** YOUR GOAL **
Find the line holding "green bottle: 2 -> 0" in the entries below. Give it again exactly, along with every line after it up to and including the line holding "turquoise shoe: 11 -> 13".

Records drawn from a dataset:
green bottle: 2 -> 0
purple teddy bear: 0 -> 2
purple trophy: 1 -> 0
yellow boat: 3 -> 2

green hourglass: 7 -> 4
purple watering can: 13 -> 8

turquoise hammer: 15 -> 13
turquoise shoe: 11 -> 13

* * *

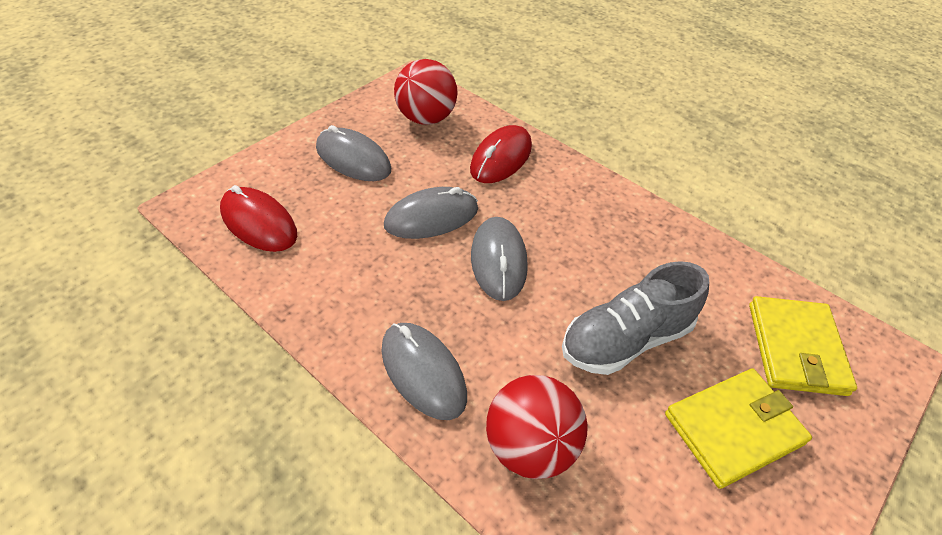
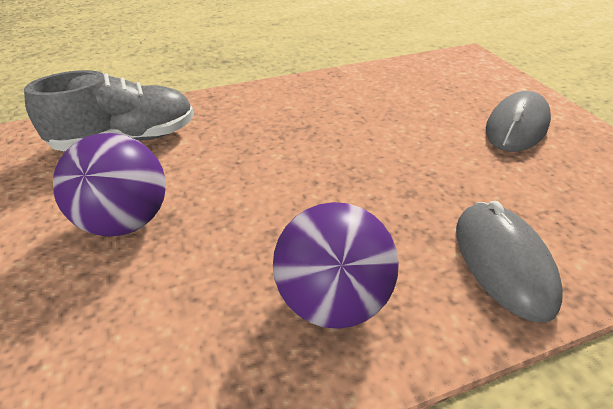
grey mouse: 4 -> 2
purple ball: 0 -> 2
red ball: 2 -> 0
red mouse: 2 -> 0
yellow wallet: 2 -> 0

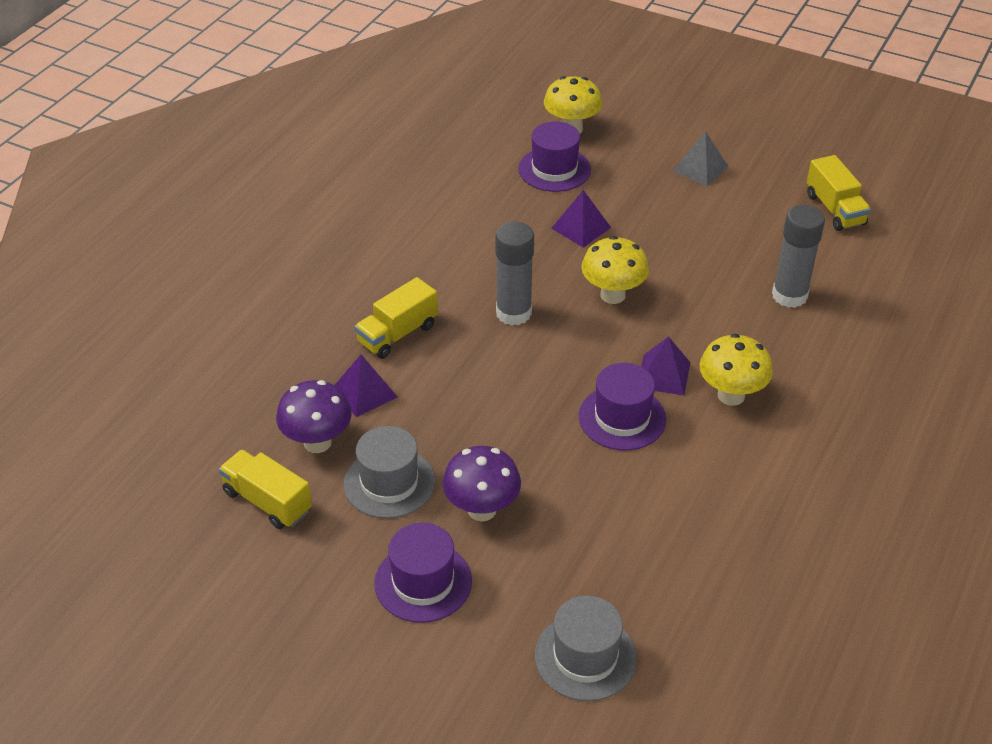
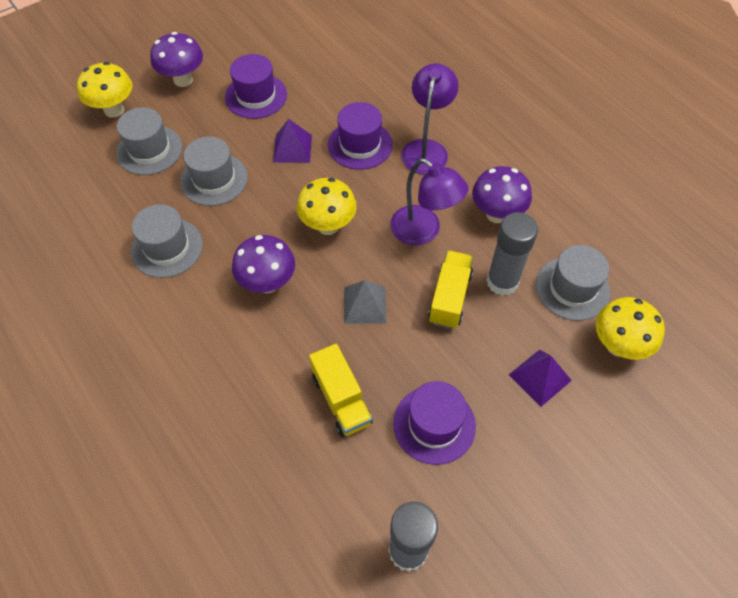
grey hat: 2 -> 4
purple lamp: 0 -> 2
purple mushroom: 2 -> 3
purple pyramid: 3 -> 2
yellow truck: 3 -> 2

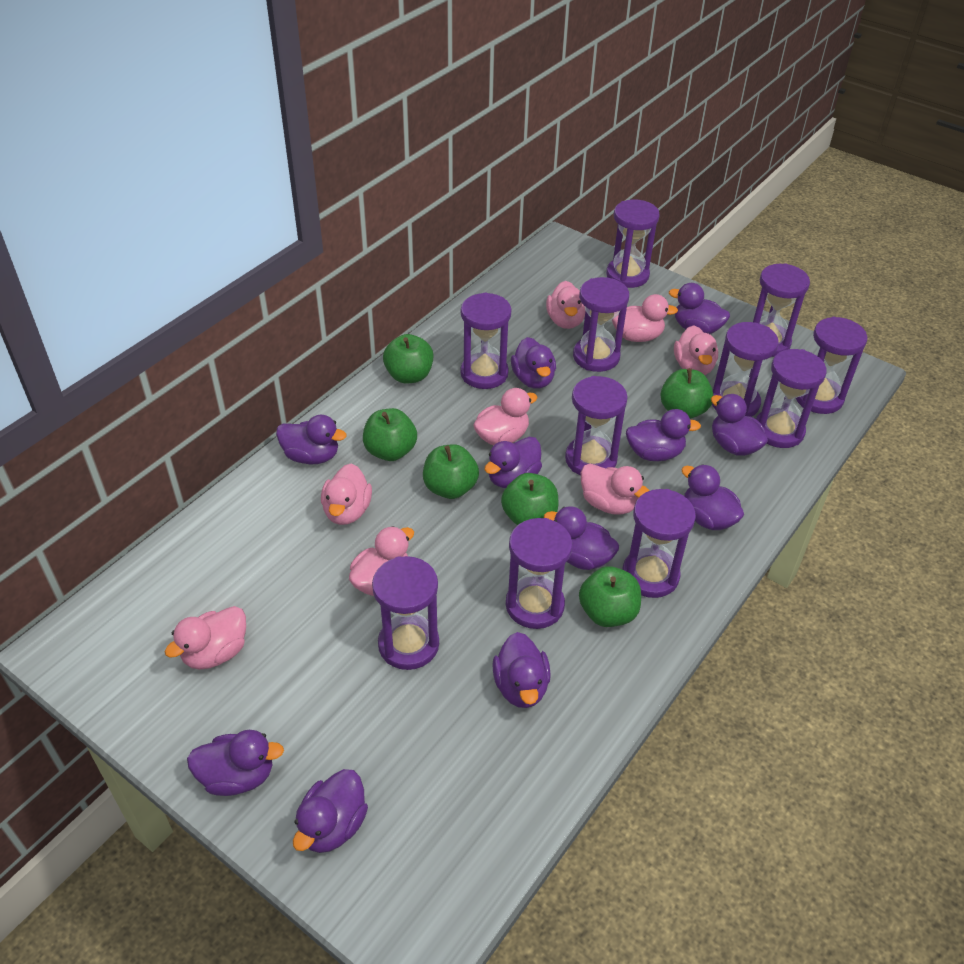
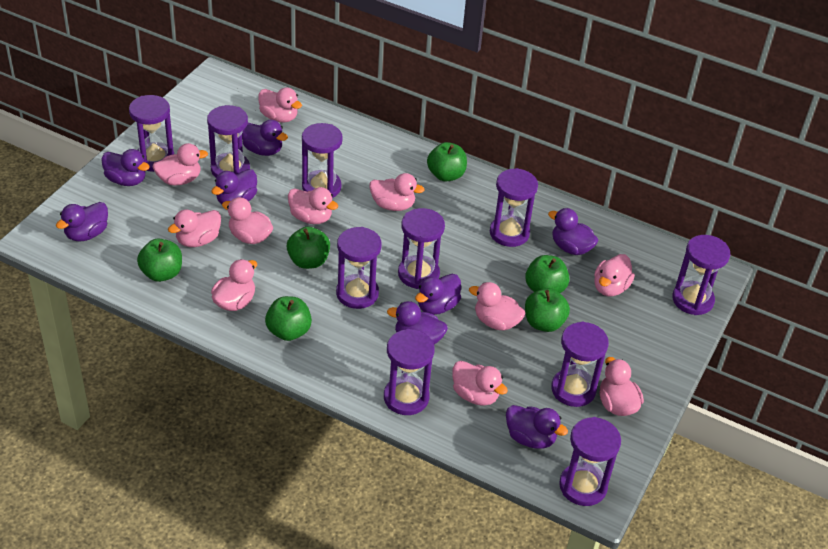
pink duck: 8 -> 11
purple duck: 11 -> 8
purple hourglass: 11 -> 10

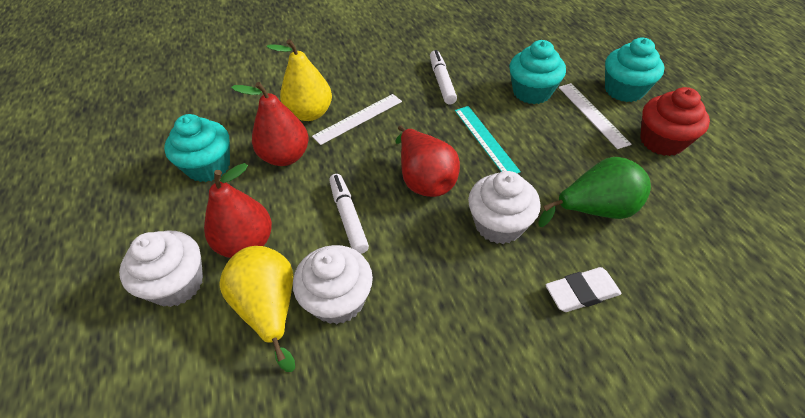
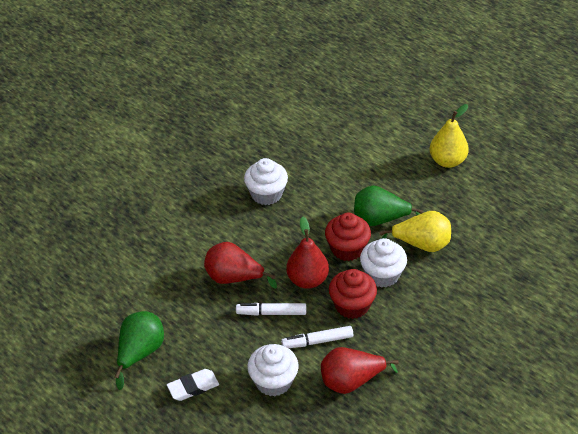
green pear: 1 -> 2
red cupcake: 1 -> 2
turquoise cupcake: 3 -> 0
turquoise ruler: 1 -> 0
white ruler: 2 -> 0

** SOLUTION BELOW **
green bottle: 2 -> 0
purple teddy bear: 0 -> 2
purple trophy: 1 -> 0
yellow boat: 3 -> 2

green hourglass: 7 -> 4
purple watering can: 13 -> 8

turquoise hammer: 15 -> 13
turquoise shoe: 11 -> 13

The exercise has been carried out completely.